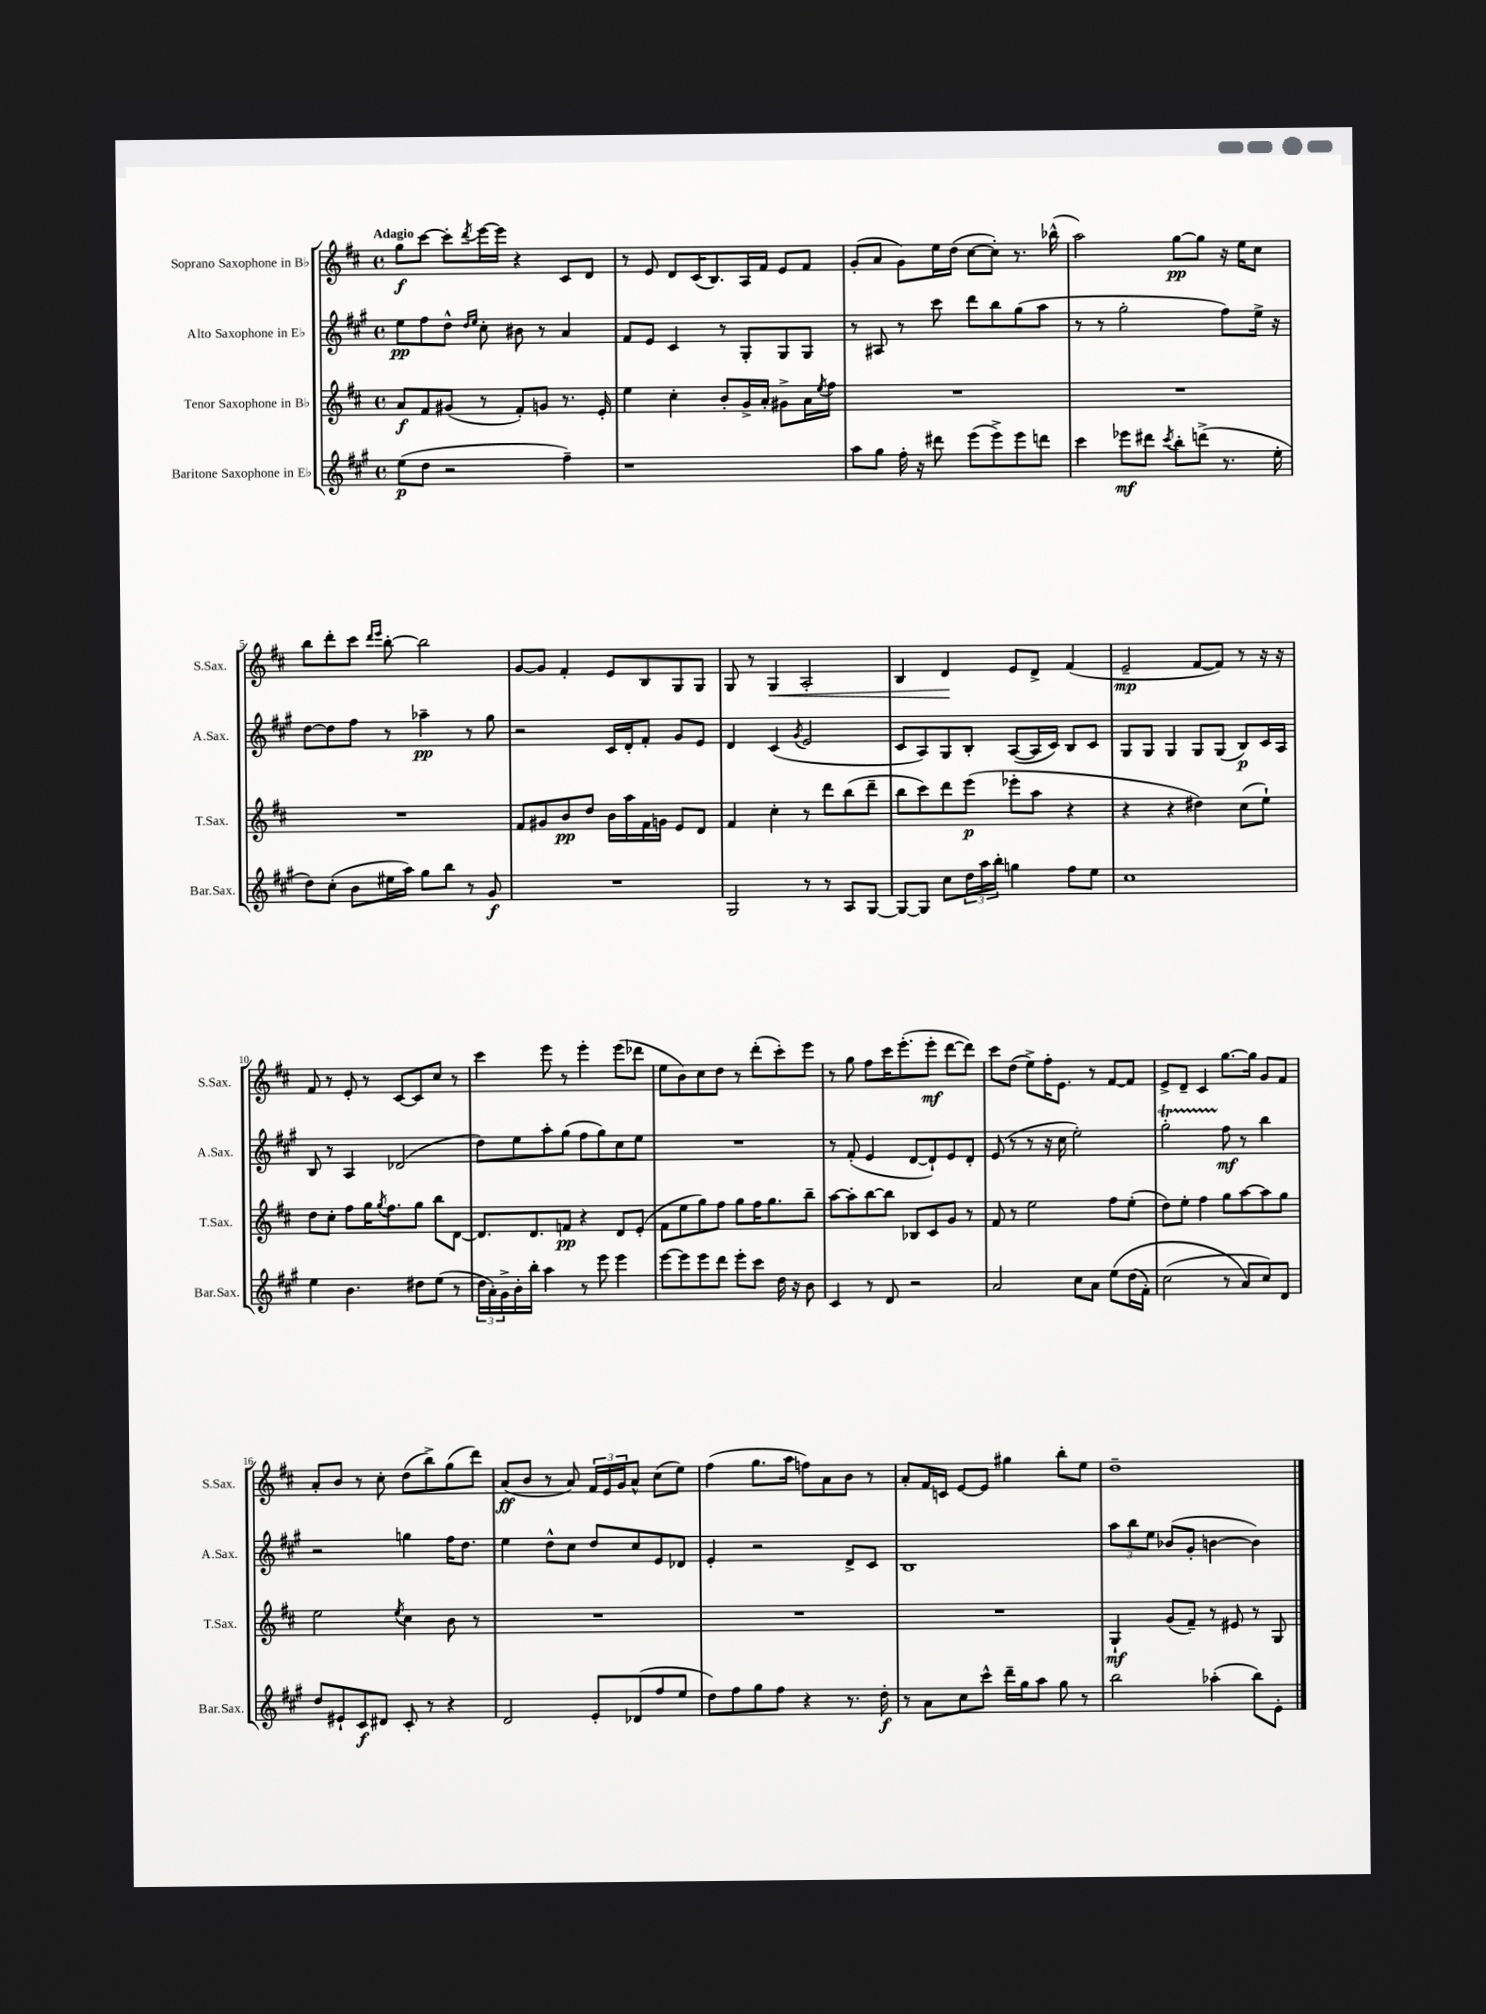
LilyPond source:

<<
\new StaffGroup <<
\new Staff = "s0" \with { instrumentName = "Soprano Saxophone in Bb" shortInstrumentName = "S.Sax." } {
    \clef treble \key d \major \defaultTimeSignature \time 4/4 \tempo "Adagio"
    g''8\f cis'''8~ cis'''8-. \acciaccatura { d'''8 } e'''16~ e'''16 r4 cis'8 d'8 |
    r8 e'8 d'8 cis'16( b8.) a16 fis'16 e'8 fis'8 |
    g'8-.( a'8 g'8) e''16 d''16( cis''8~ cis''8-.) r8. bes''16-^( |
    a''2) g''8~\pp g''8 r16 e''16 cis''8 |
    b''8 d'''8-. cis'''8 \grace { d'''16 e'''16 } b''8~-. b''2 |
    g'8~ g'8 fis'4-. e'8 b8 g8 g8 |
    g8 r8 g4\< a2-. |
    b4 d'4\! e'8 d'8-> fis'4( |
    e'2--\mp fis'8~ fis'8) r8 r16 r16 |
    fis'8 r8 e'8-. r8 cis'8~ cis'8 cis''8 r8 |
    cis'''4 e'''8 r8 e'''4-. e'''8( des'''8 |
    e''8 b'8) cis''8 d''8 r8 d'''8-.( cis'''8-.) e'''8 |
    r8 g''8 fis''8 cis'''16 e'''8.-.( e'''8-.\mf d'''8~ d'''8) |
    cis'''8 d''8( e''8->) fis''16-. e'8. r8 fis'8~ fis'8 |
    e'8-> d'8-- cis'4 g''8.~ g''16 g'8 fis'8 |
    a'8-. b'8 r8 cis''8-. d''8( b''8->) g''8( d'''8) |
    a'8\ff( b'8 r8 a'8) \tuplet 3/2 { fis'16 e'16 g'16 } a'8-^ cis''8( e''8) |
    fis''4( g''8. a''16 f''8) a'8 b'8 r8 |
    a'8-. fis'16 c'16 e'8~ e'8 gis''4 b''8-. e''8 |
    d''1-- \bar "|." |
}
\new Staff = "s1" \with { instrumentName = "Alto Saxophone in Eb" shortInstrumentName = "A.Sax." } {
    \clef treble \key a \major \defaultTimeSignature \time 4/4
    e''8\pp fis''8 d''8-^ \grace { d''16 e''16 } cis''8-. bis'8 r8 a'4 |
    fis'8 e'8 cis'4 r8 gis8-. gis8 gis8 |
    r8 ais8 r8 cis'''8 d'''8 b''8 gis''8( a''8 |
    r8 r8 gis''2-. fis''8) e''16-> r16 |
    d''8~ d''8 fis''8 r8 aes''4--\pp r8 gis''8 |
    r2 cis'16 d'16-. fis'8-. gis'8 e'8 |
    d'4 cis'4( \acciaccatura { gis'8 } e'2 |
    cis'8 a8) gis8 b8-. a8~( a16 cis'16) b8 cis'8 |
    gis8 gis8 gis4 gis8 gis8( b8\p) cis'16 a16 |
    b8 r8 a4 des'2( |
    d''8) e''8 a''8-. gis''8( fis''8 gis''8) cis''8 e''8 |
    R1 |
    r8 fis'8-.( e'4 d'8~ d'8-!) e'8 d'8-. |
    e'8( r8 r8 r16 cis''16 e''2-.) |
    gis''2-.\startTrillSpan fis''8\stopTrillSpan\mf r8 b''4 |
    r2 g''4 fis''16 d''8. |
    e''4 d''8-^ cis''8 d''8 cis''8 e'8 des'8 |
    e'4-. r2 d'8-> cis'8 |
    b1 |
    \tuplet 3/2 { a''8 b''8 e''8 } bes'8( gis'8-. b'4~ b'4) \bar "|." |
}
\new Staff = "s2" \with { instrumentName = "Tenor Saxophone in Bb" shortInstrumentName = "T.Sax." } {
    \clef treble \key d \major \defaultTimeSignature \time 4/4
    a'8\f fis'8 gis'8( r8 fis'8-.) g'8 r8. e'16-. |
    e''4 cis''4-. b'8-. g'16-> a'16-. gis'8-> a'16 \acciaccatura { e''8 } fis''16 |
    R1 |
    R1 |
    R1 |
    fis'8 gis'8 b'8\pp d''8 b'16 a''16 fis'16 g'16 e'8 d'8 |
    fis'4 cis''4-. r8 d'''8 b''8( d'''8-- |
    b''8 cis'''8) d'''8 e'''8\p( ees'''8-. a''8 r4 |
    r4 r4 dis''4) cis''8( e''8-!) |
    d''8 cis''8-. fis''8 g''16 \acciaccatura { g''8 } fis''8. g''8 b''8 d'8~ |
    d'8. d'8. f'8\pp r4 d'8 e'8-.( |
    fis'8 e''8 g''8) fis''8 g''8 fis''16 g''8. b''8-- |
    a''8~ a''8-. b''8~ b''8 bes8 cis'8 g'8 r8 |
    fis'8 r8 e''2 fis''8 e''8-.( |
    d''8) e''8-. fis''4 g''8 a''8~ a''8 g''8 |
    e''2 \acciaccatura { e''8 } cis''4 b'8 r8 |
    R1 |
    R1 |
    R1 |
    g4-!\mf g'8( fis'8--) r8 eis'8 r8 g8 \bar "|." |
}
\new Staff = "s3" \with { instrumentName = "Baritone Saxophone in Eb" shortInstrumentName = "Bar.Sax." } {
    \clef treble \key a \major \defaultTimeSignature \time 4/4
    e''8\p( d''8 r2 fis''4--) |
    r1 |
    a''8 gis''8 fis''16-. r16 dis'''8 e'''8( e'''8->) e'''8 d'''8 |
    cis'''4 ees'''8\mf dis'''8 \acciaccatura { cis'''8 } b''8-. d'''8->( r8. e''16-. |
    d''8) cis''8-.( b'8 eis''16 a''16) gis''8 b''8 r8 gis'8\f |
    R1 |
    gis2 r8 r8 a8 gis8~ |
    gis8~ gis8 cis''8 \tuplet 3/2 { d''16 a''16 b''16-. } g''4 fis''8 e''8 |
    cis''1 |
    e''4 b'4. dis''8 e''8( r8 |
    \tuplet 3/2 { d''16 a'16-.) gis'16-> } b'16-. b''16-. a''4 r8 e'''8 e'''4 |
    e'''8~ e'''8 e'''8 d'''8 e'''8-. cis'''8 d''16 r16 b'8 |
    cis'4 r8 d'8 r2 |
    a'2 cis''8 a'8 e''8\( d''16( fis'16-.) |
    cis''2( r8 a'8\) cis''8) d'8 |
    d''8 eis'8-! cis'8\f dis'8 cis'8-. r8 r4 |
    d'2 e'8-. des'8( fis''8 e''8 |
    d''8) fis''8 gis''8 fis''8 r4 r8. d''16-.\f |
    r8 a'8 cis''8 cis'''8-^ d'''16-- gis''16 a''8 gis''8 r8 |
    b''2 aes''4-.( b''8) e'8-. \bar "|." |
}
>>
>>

==

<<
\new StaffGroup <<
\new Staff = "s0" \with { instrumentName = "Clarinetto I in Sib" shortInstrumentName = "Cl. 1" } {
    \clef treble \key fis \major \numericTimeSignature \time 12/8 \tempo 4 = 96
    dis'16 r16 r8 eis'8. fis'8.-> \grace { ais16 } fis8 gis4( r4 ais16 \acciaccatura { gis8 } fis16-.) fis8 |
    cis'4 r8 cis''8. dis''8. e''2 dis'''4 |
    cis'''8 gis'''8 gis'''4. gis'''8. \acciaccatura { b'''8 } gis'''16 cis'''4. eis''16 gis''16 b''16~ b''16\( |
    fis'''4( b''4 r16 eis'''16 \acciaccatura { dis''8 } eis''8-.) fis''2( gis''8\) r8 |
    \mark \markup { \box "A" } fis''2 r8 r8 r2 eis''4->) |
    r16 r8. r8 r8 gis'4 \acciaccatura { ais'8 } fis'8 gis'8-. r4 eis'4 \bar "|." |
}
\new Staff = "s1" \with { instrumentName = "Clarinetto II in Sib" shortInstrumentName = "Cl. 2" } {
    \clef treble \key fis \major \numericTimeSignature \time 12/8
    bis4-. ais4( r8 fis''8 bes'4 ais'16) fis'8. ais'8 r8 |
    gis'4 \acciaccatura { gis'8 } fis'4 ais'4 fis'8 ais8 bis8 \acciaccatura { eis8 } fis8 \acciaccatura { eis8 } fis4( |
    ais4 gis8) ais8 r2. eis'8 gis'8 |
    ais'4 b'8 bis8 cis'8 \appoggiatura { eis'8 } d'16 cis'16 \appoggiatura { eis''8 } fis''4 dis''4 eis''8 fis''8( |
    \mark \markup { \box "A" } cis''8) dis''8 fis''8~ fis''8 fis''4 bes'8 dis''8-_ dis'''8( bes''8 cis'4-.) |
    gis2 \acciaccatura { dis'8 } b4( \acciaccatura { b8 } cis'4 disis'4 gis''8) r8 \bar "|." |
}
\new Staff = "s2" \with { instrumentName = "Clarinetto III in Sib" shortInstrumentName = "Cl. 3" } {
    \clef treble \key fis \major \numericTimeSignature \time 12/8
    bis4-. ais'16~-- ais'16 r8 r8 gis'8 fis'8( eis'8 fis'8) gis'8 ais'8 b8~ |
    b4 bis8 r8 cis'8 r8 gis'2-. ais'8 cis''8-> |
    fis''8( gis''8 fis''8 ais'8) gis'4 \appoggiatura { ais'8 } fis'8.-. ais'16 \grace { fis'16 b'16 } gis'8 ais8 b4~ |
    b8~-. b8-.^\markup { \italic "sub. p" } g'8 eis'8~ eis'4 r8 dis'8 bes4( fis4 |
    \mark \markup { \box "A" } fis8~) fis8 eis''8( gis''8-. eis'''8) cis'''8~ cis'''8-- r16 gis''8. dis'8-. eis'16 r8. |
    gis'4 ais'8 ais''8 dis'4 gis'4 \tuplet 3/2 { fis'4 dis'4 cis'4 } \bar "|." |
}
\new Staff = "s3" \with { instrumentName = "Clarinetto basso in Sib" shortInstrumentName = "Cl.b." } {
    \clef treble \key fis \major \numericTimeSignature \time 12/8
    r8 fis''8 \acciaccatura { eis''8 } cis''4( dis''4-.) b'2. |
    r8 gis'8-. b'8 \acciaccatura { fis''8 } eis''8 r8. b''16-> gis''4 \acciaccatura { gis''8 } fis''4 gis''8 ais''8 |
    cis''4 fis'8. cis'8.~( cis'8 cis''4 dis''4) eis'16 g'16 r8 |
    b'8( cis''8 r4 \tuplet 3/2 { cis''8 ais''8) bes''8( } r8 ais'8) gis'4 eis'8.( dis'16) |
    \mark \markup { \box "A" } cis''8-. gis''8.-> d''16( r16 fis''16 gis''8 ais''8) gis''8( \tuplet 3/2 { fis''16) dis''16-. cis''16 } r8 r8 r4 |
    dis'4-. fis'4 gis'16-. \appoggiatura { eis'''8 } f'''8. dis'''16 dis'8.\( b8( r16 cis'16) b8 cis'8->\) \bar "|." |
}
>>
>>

Description of the task: Extract every line of the data above that contains the string "defaultTimeSignature", treating uppercase and lowercase as different.

Answer to this exercise:
    \clef treble \key d \major \defaultTimeSignature \time 4/4 \tempo "Adagio"
    \clef treble \key a \major \defaultTimeSignature \time 4/4
    \clef treble \key d \major \defaultTimeSignature \time 4/4
    \clef treble \key a \major \defaultTimeSignature \time 4/4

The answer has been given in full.